Please reproduce the data exactly, though every picture must stay out.

**DATA EXTRACT**
=== Section Start ===
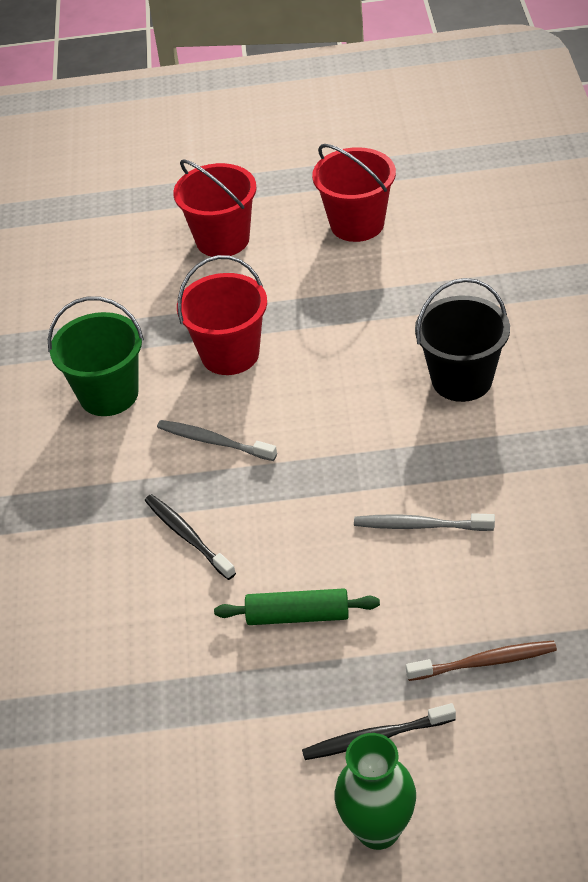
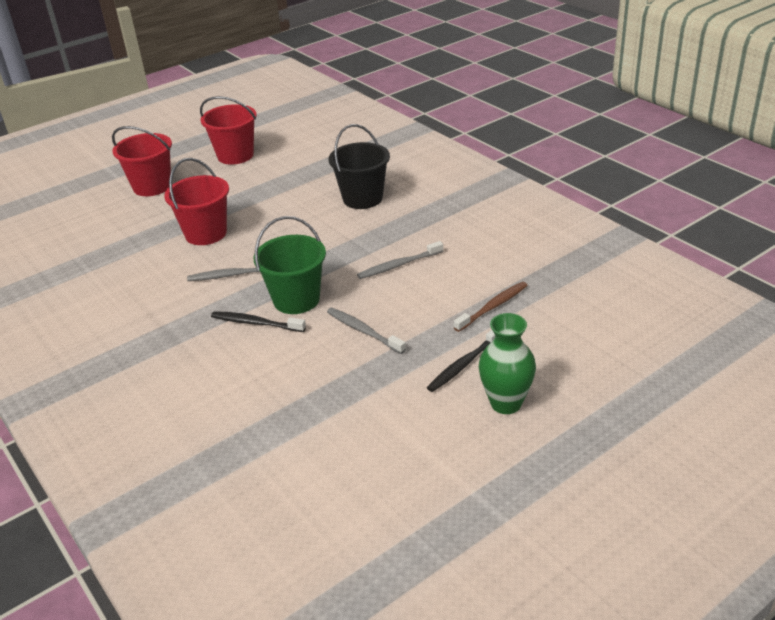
camera: 35 degrees left, 10 degrees down
(109, 394) = (137, 278): green bucket -> green bucket (296, 300)
(298, 615) = (363, 331): green rolling pin -> grey toothbrush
=== Section End ===
**WRITTEN SOLUTION**
camera: 35 degrees left, 10 degrees down
(109, 394) = (137, 278): green bucket -> green bucket (296, 300)
(298, 615) = (363, 331): green rolling pin -> grey toothbrush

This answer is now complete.